**Exercise instructions:** Look through the entries below and show every line containing the word "purple".

**Dataset excerpts:**
________________________
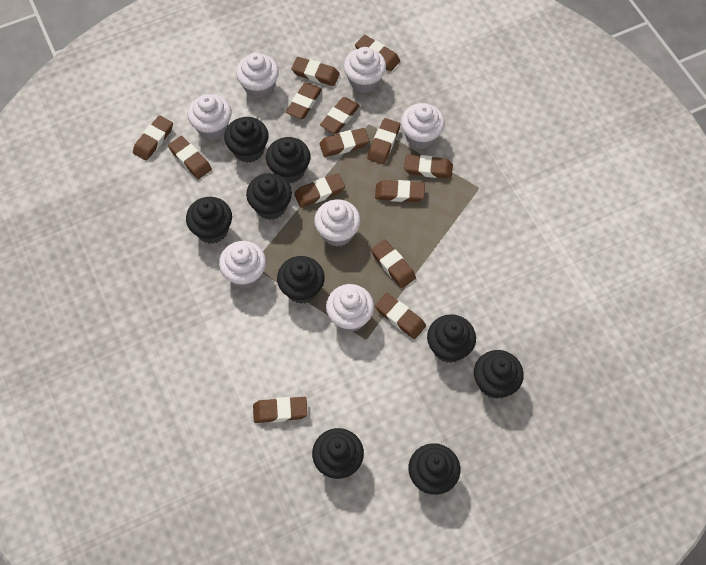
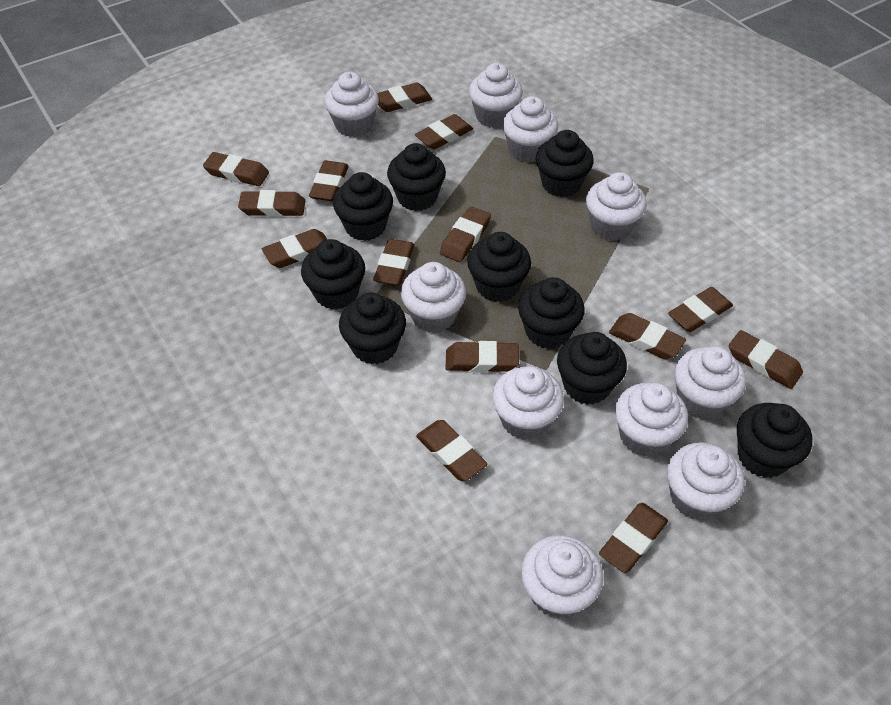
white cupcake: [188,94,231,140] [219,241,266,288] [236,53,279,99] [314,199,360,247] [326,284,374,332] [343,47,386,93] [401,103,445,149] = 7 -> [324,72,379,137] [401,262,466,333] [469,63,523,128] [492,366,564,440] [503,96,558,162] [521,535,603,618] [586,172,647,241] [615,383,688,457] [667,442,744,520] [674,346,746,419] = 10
________________________
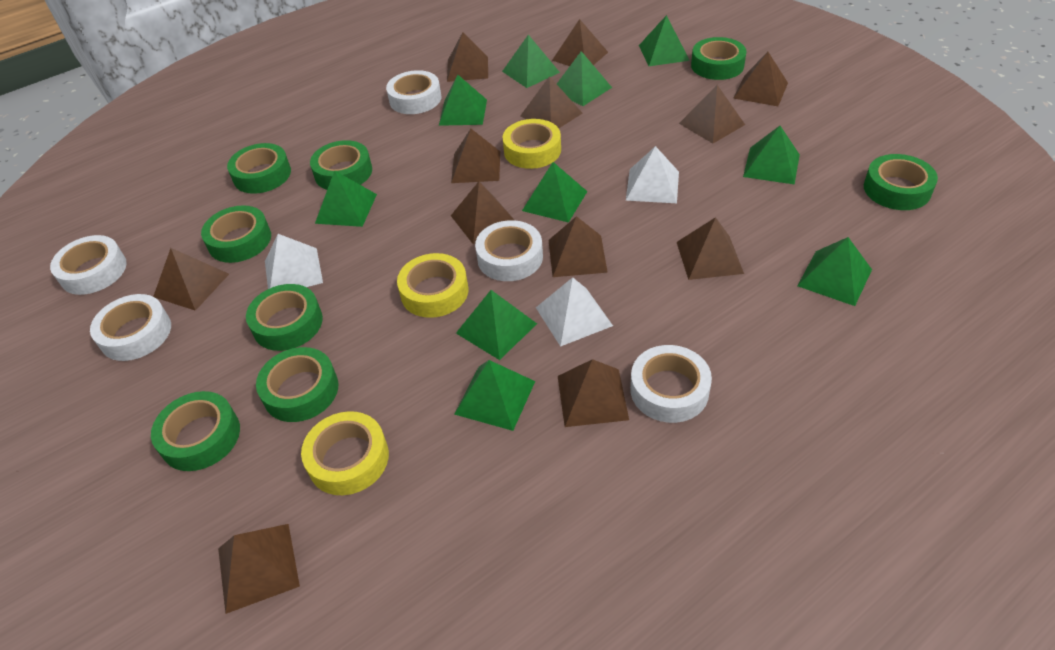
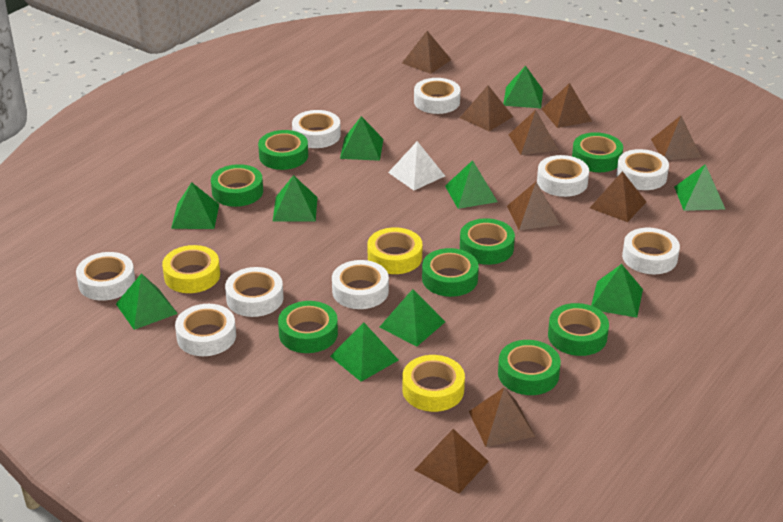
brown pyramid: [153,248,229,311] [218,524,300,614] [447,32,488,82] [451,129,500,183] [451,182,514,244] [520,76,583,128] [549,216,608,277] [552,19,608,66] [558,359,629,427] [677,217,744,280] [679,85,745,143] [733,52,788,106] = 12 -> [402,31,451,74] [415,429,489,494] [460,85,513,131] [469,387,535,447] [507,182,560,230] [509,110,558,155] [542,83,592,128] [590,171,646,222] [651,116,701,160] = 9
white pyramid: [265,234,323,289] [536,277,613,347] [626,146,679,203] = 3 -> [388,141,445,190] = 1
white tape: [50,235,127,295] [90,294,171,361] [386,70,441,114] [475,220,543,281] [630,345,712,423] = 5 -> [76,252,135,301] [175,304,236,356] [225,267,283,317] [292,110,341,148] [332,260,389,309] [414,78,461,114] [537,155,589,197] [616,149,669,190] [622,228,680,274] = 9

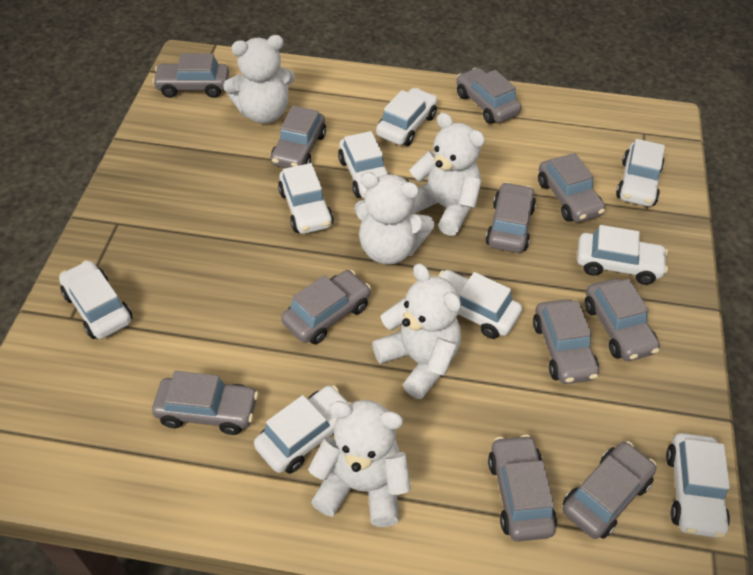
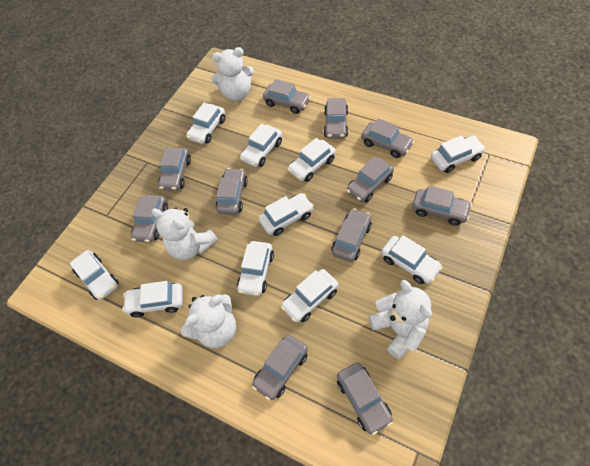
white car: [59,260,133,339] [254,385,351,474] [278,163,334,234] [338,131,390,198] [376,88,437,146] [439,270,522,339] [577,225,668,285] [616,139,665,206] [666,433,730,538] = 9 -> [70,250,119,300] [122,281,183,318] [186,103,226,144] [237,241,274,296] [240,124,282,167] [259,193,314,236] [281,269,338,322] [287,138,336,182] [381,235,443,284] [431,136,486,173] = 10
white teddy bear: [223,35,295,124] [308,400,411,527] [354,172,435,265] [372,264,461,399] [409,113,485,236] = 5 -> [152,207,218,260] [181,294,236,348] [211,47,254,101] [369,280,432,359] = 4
________________________
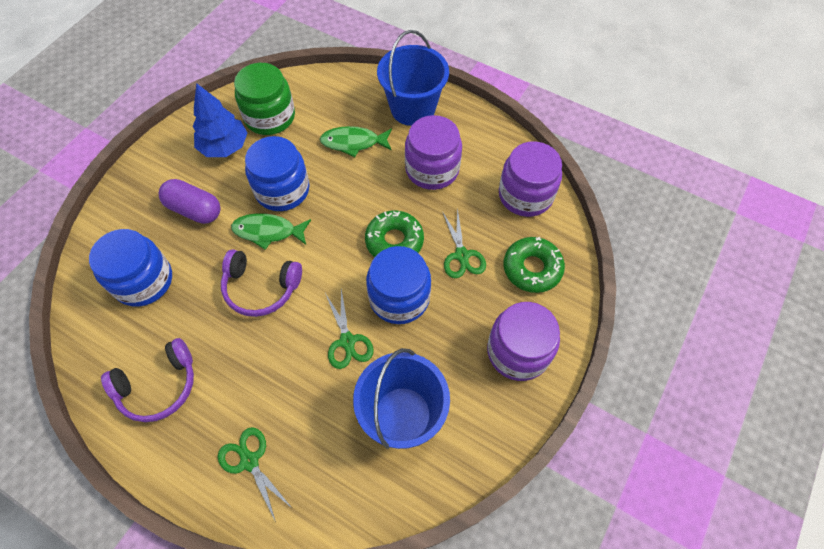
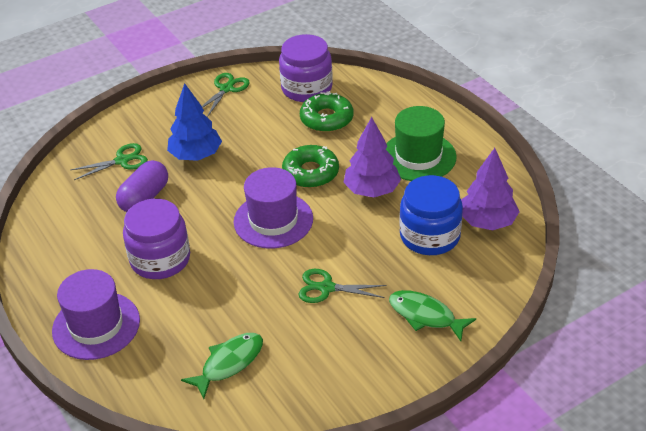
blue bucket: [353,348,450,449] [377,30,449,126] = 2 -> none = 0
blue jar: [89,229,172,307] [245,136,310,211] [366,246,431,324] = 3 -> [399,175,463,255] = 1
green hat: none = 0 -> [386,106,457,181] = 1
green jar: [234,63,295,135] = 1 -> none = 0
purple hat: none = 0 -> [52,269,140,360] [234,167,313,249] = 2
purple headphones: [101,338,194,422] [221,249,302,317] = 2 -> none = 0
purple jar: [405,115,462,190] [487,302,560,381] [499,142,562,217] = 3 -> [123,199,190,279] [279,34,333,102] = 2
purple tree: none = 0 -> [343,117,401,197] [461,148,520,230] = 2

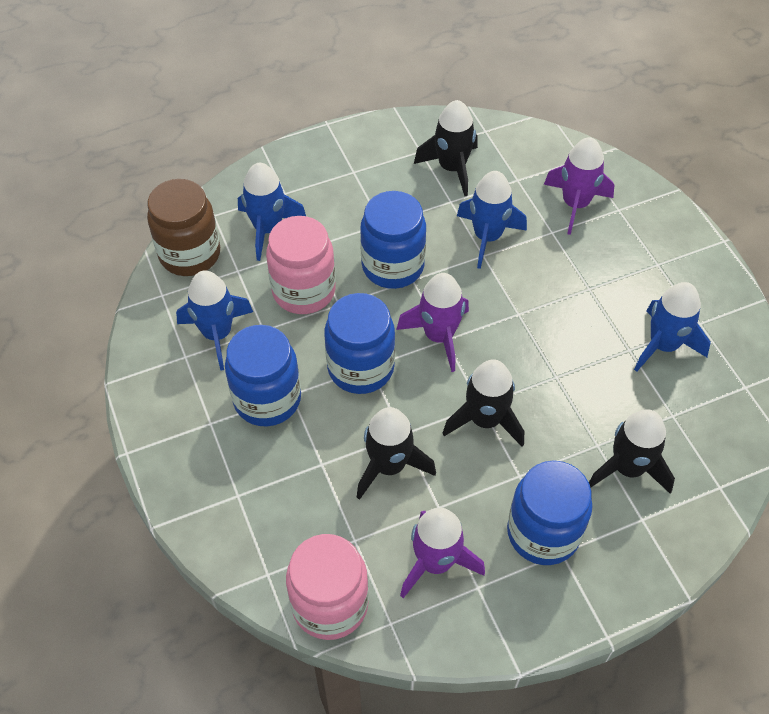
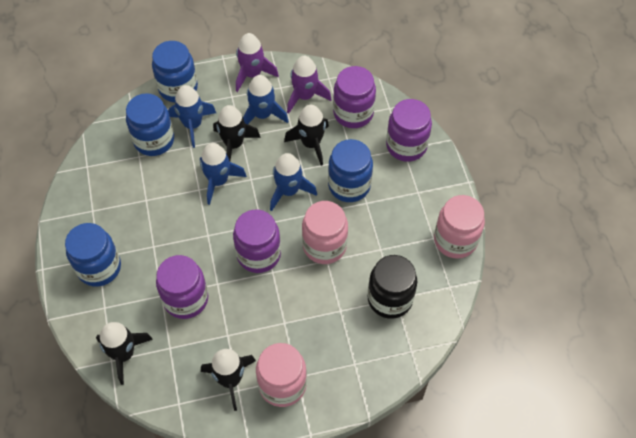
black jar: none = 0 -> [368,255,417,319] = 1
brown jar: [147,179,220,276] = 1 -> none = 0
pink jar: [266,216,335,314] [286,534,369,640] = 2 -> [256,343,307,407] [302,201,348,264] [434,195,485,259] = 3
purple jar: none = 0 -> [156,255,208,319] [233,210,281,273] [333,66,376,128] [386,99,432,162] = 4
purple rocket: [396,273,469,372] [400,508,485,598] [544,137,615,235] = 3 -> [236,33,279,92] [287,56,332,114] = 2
________________________
**Solution for this problem:**
purple hat: none = 0 -> [52,269,140,360] [234,167,313,249] = 2
purple headphones: [101,338,194,422] [221,249,302,317] = 2 -> none = 0
purple jar: [405,115,462,190] [487,302,560,381] [499,142,562,217] = 3 -> [123,199,190,279] [279,34,333,102] = 2
purple tree: none = 0 -> [343,117,401,197] [461,148,520,230] = 2
purple jar: none = 0 -> [156,255,208,319] [233,210,281,273] [333,66,376,128] [386,99,432,162] = 4
purple rocket: [396,273,469,372] [400,508,485,598] [544,137,615,235] = 3 -> [236,33,279,92] [287,56,332,114] = 2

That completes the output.